--- START ---
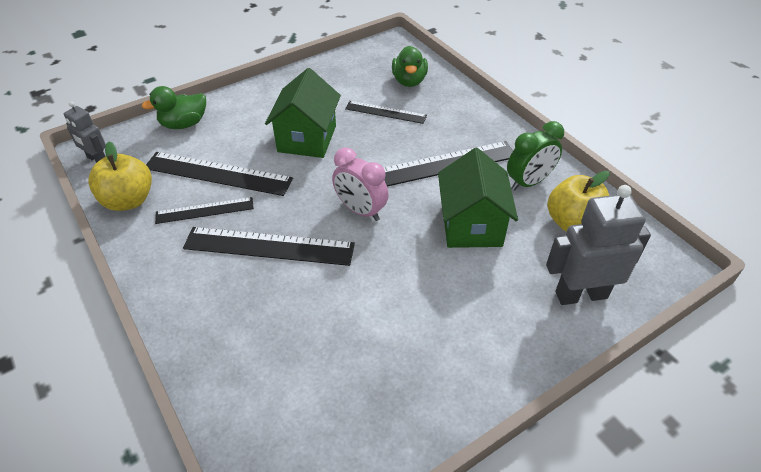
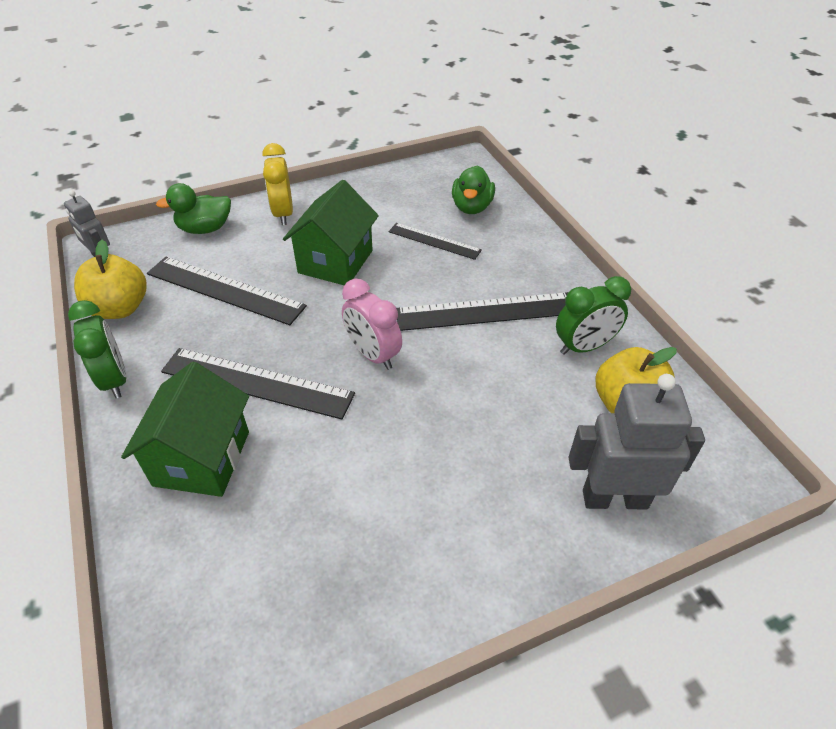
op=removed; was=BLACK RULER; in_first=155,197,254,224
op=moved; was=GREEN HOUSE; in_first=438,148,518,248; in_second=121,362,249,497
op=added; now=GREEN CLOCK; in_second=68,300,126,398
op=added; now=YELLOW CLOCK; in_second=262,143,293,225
--- END ---
[Prompt] Restating the data word for word is the task, and pictures are to be omitted.

[The completed task]
op=removed; was=BLACK RULER; in_first=155,197,254,224
op=moved; was=GREEN HOUSE; in_first=438,148,518,248; in_second=121,362,249,497
op=added; now=GREEN CLOCK; in_second=68,300,126,398
op=added; now=YELLOW CLOCK; in_second=262,143,293,225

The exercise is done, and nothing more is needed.